-- Brief --
Copy out each line of the entries below in which the string "grey" appears.

(Object state change records)

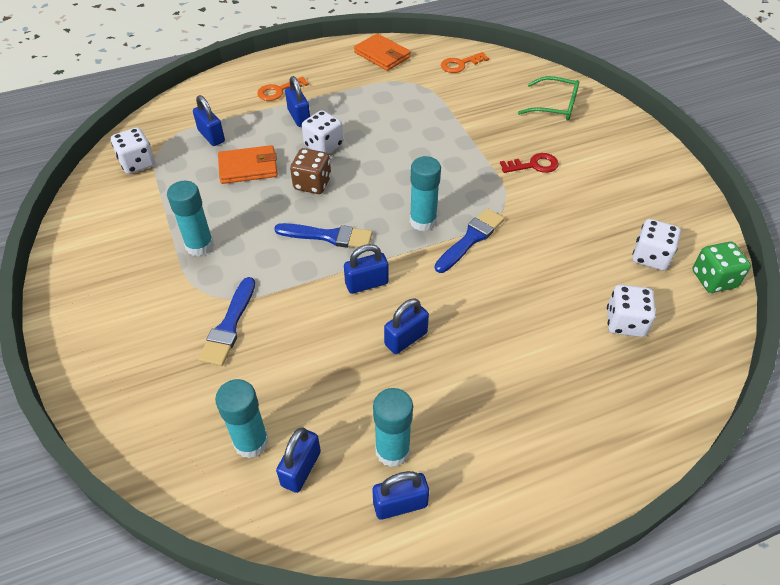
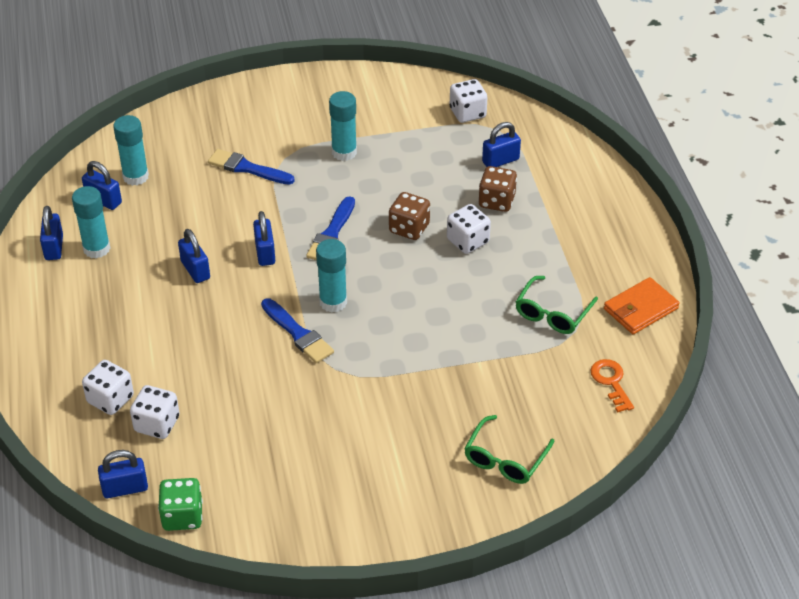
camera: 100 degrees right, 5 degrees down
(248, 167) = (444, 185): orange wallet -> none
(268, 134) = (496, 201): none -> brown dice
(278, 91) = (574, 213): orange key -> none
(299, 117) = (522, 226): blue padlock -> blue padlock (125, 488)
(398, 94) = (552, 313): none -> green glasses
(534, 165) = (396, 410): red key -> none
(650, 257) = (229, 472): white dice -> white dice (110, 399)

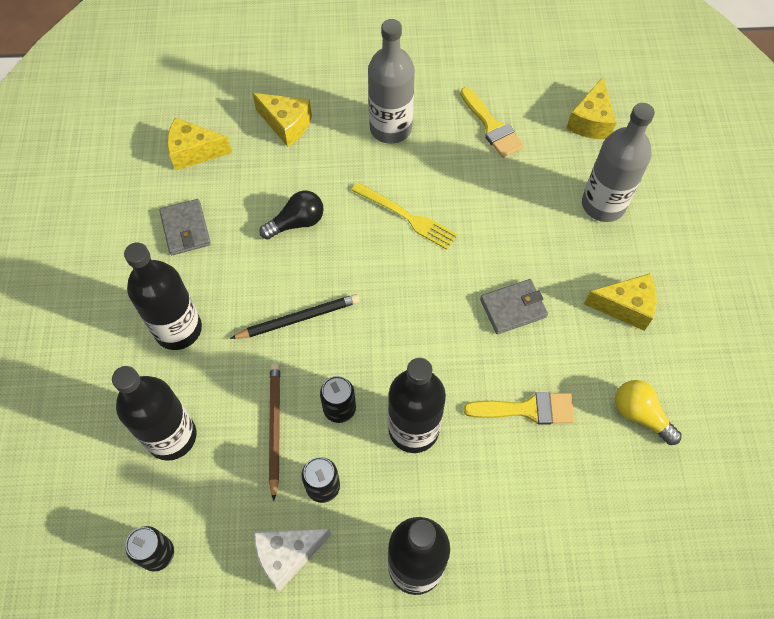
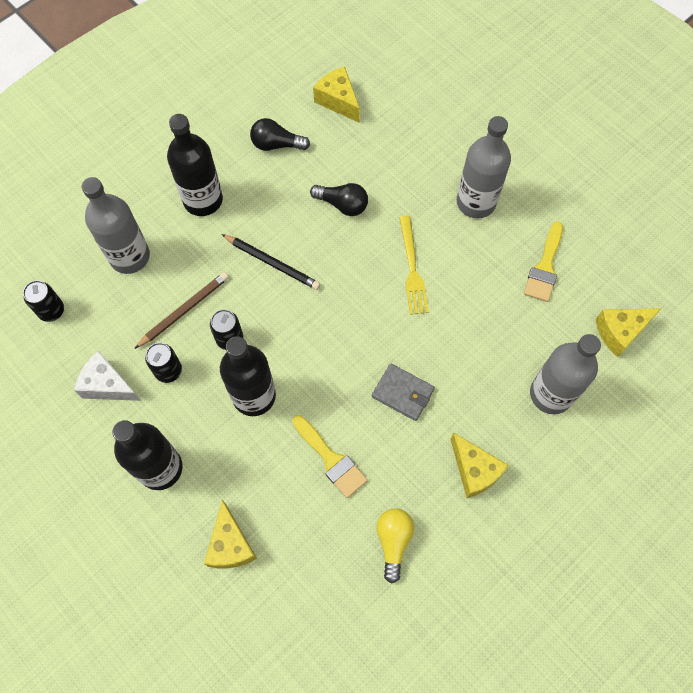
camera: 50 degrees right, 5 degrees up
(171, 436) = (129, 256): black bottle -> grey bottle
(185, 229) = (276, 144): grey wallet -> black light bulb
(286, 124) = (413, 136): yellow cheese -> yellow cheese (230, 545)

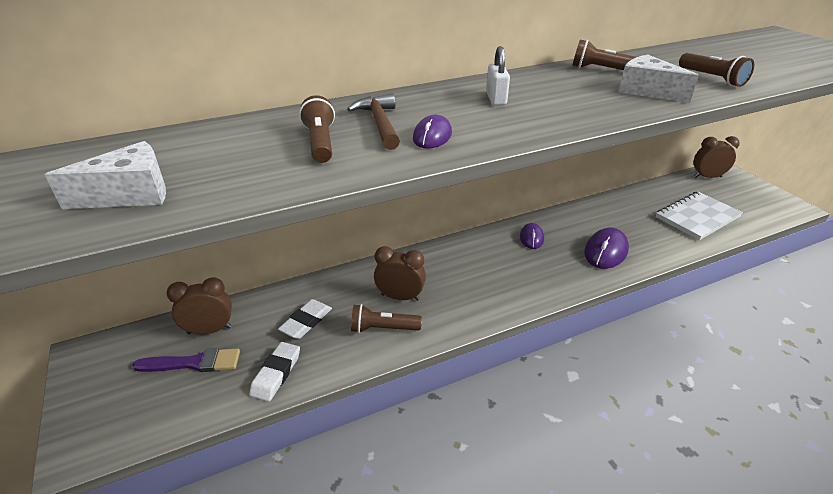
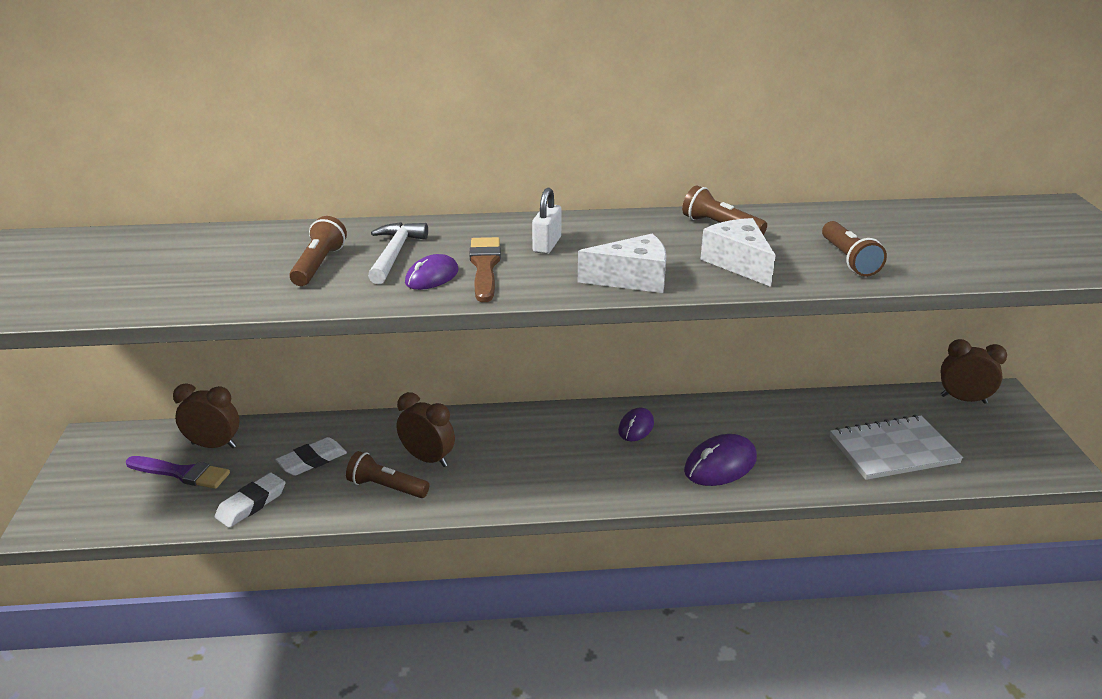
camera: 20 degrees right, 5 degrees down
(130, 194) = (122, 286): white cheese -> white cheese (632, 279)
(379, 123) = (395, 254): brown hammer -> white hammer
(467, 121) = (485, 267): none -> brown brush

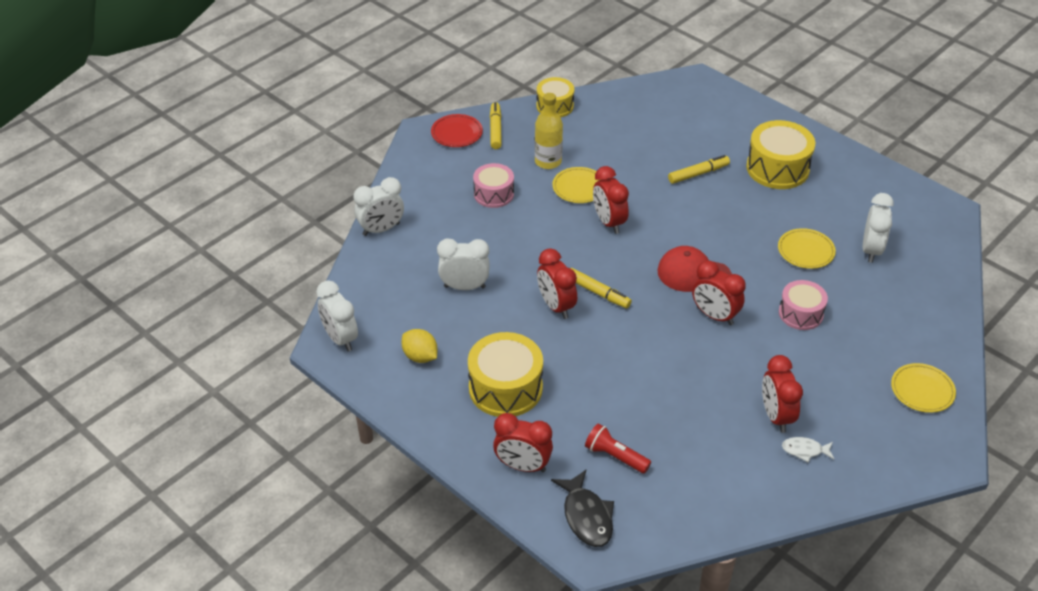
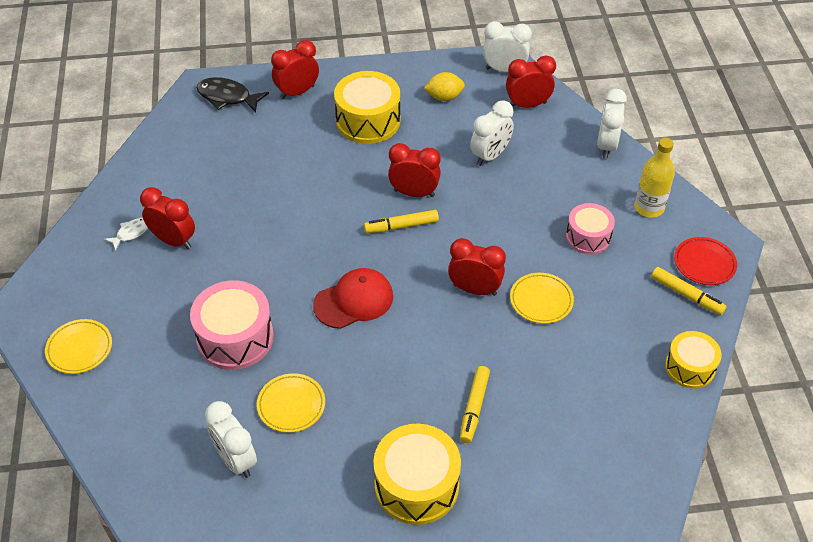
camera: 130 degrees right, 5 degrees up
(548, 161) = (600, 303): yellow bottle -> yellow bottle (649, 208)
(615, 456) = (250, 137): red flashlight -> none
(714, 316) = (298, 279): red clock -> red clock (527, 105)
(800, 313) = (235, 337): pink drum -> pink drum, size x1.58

-- Worked solution --
(171, 436) = (129, 256): black bottle -> grey bottle
(185, 229) = (276, 144): grey wallet -> black light bulb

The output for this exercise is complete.